◆ DIRECTIONS FOR THIS TASK
Return every record below exactly as written, but leave out the pictures.

◆ RECORDED INFORMATION
☆ ☆ ☆ ☆ ☆

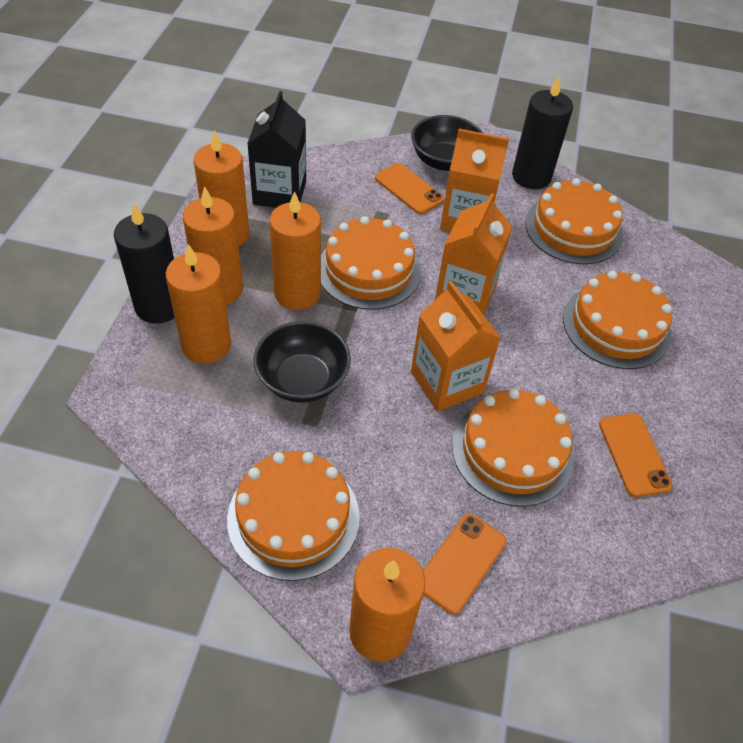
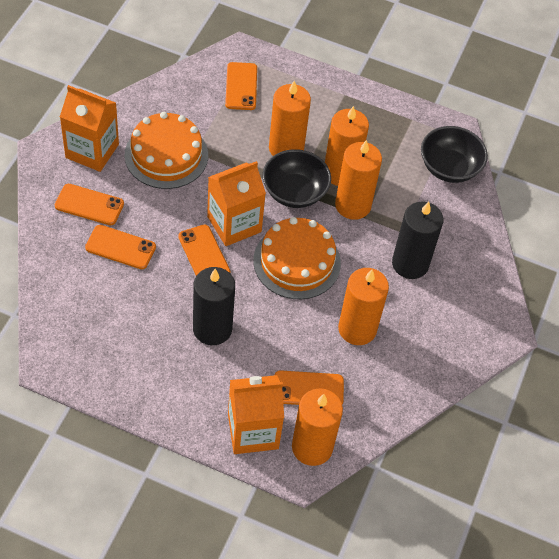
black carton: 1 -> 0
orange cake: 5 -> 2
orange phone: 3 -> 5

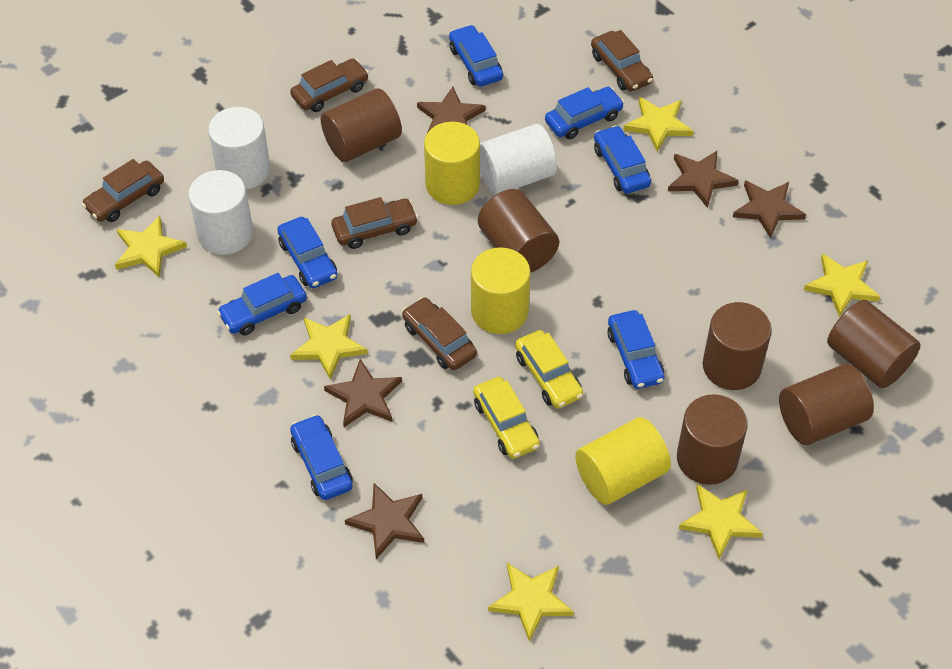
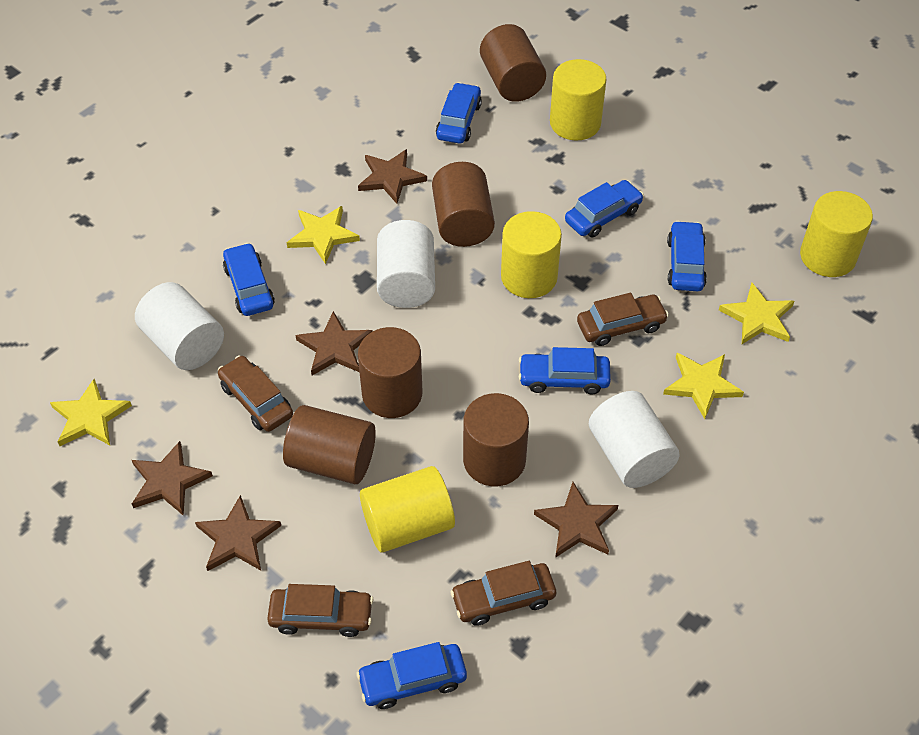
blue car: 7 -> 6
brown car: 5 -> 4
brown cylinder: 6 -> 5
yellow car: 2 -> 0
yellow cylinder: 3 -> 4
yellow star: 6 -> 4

☆ ☆ ☆ ☆ ☆

◆ EXERCISE RESPONSE
black carton: 1 -> 0
orange cake: 5 -> 2
orange phone: 3 -> 5

blue car: 7 -> 6
brown car: 5 -> 4
brown cylinder: 6 -> 5
yellow car: 2 -> 0
yellow cylinder: 3 -> 4
yellow star: 6 -> 4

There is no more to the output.